### TASK GOAL:
Print every record below exactly as it stands, but leave out the pictures.

### INFORMATION SUPPLIED:
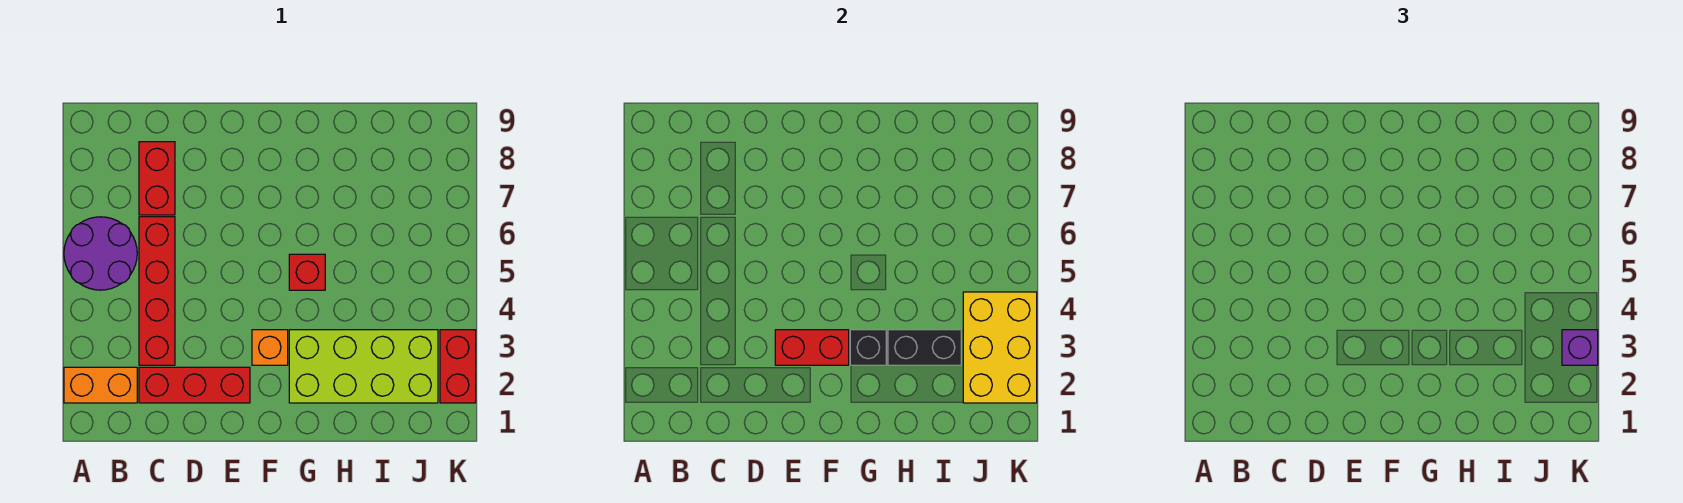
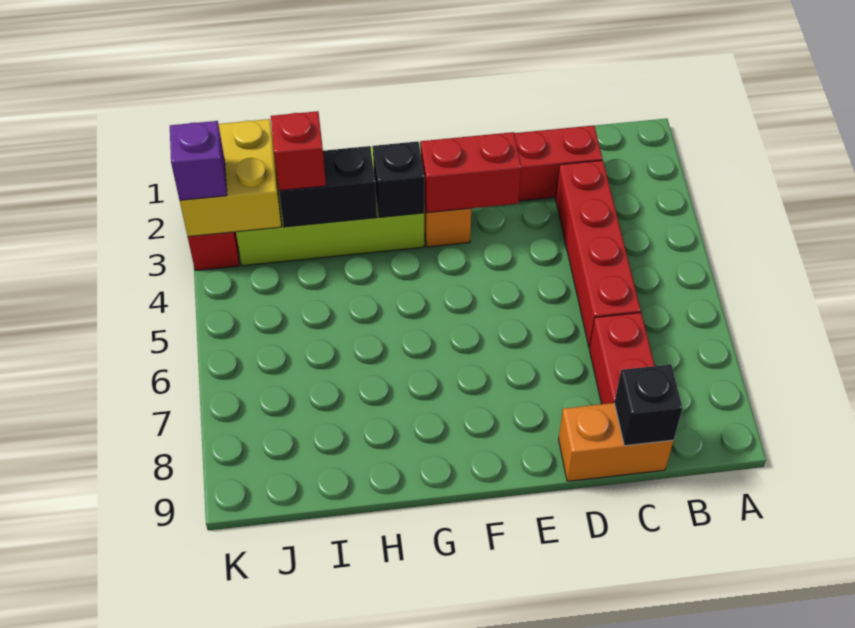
orange 1x2 brick [64,367,137,403] -> orange 1x2 brick moved to [559,403,674,481]
purple 2x2 round brick [64,217,137,290] -> none
none -> black 1x1 brick [614,364,683,446]
red 1x1 brick [289,254,325,290] -> red 1x1 brick moved to [271,111,326,191]
yellow 2x3 brick [963,292,1037,403] -> yellow 2x2 brick [180,119,281,237]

### RESPONSE BELOW:
orange 1x2 brick [64,367,137,403] -> orange 1x2 brick moved to [559,403,674,481]
purple 2x2 round brick [64,217,137,290] -> none
none -> black 1x1 brick [614,364,683,446]
red 1x1 brick [289,254,325,290] -> red 1x1 brick moved to [271,111,326,191]
yellow 2x3 brick [963,292,1037,403] -> yellow 2x2 brick [180,119,281,237]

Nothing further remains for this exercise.